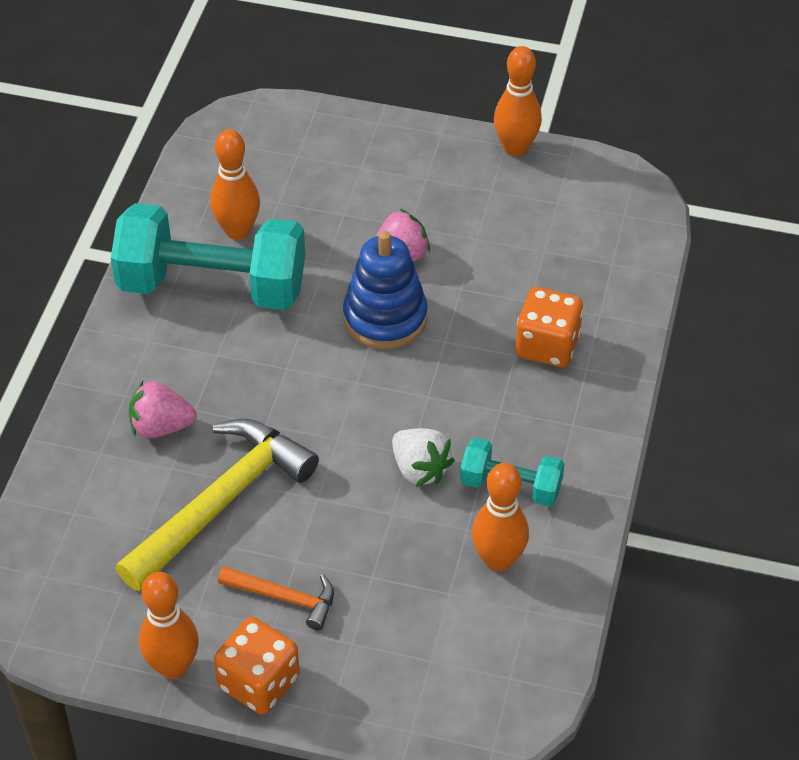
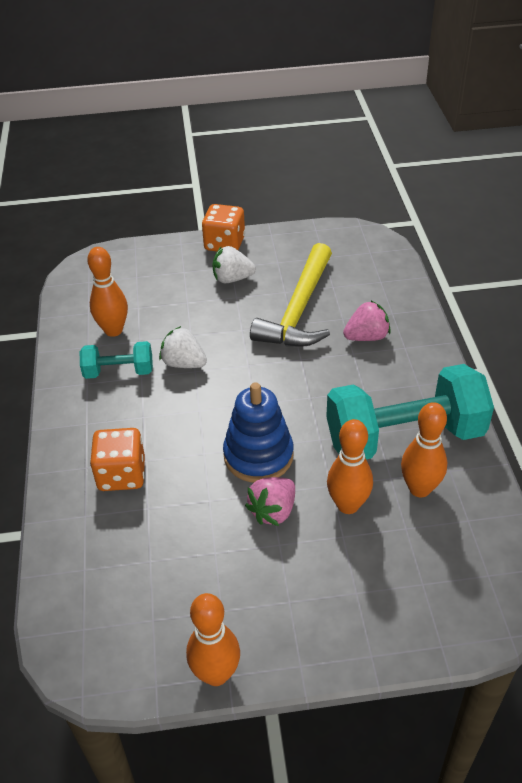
camera: 160 degrees right, 5 degrees down
(173, 667) = (273, 237): orange bowling pin -> orange bowling pin (348, 505)
(284, 598) = (232, 279): orange hammer -> white strawberry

* _ASSIGNMENT_: Return the material exactly as given above, picture-free.

* _FINISHED TASK_:
camera: 160 degrees right, 5 degrees down
(173, 667) = (273, 237): orange bowling pin -> orange bowling pin (348, 505)
(284, 598) = (232, 279): orange hammer -> white strawberry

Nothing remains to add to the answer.